● Supplied material:
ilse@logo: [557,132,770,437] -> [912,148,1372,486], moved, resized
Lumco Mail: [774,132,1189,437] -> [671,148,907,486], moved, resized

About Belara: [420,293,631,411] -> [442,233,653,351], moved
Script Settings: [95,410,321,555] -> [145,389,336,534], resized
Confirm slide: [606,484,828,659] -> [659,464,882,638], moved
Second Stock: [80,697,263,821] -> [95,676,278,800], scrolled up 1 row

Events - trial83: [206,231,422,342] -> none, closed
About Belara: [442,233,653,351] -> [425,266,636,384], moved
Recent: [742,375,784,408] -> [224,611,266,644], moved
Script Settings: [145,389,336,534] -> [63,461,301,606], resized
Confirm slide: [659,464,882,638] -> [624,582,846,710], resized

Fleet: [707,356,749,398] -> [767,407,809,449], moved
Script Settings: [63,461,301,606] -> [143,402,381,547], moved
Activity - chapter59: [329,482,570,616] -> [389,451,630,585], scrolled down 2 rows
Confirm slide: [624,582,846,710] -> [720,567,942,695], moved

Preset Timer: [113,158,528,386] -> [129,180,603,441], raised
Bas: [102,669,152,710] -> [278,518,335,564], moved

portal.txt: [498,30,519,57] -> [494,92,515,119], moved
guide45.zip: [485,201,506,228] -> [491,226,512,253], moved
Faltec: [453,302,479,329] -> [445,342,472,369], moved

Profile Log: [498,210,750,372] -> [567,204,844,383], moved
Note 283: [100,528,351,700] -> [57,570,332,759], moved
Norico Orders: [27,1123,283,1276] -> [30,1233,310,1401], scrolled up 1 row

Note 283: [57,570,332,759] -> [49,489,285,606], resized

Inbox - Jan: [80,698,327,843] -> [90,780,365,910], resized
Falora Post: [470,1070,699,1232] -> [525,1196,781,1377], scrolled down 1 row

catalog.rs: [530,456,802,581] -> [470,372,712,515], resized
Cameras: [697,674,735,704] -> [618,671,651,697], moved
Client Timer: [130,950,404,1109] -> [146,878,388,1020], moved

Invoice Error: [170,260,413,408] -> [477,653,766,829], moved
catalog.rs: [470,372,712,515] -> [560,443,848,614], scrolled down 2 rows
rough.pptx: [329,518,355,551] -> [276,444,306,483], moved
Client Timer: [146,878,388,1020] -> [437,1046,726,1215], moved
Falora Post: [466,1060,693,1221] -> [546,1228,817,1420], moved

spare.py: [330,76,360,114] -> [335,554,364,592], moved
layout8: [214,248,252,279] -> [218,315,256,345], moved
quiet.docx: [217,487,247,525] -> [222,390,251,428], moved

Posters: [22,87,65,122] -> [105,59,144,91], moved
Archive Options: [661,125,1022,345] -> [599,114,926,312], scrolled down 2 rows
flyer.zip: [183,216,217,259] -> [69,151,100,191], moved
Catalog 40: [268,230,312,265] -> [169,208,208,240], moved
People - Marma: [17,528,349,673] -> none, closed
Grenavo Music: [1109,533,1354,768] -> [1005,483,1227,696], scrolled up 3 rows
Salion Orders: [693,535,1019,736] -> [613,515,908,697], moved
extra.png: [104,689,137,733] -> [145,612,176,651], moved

● What needs to be done: Every record, word for word, must be returned.

● Response:
ilse@logo: [557,132,770,437] -> [912,148,1372,486], moved, resized
Lumco Mail: [774,132,1189,437] -> [671,148,907,486], moved, resized

About Belara: [420,293,631,411] -> [442,233,653,351], moved
Script Settings: [95,410,321,555] -> [145,389,336,534], resized
Confirm slide: [606,484,828,659] -> [659,464,882,638], moved
Second Stock: [80,697,263,821] -> [95,676,278,800], scrolled up 1 row

Events - trial83: [206,231,422,342] -> none, closed
About Belara: [442,233,653,351] -> [425,266,636,384], moved
Recent: [742,375,784,408] -> [224,611,266,644], moved
Script Settings: [145,389,336,534] -> [63,461,301,606], resized
Confirm slide: [659,464,882,638] -> [624,582,846,710], resized

Fleet: [707,356,749,398] -> [767,407,809,449], moved
Script Settings: [63,461,301,606] -> [143,402,381,547], moved
Activity - chapter59: [329,482,570,616] -> [389,451,630,585], scrolled down 2 rows
Confirm slide: [624,582,846,710] -> [720,567,942,695], moved

Preset Timer: [113,158,528,386] -> [129,180,603,441], raised
Bas: [102,669,152,710] -> [278,518,335,564], moved

portal.txt: [498,30,519,57] -> [494,92,515,119], moved
guide45.zip: [485,201,506,228] -> [491,226,512,253], moved
Faltec: [453,302,479,329] -> [445,342,472,369], moved

Profile Log: [498,210,750,372] -> [567,204,844,383], moved
Note 283: [100,528,351,700] -> [57,570,332,759], moved
Norico Orders: [27,1123,283,1276] -> [30,1233,310,1401], scrolled up 1 row

Note 283: [57,570,332,759] -> [49,489,285,606], resized

Inbox - Jan: [80,698,327,843] -> [90,780,365,910], resized
Falora Post: [470,1070,699,1232] -> [525,1196,781,1377], scrolled down 1 row

catalog.rs: [530,456,802,581] -> [470,372,712,515], resized
Cameras: [697,674,735,704] -> [618,671,651,697], moved
Client Timer: [130,950,404,1109] -> [146,878,388,1020], moved

Invoice Error: [170,260,413,408] -> [477,653,766,829], moved
catalog.rs: [470,372,712,515] -> [560,443,848,614], scrolled down 2 rows
rough.pptx: [329,518,355,551] -> [276,444,306,483], moved
Client Timer: [146,878,388,1020] -> [437,1046,726,1215], moved
Falora Post: [466,1060,693,1221] -> [546,1228,817,1420], moved

spare.py: [330,76,360,114] -> [335,554,364,592], moved
layout8: [214,248,252,279] -> [218,315,256,345], moved
quiet.docx: [217,487,247,525] -> [222,390,251,428], moved

Posters: [22,87,65,122] -> [105,59,144,91], moved
Archive Options: [661,125,1022,345] -> [599,114,926,312], scrolled down 2 rows
flyer.zip: [183,216,217,259] -> [69,151,100,191], moved
Catalog 40: [268,230,312,265] -> [169,208,208,240], moved
People - Marma: [17,528,349,673] -> none, closed
Grenavo Music: [1109,533,1354,768] -> [1005,483,1227,696], scrolled up 3 rows
Salion Orders: [693,535,1019,736] -> [613,515,908,697], moved
extra.png: [104,689,137,733] -> [145,612,176,651], moved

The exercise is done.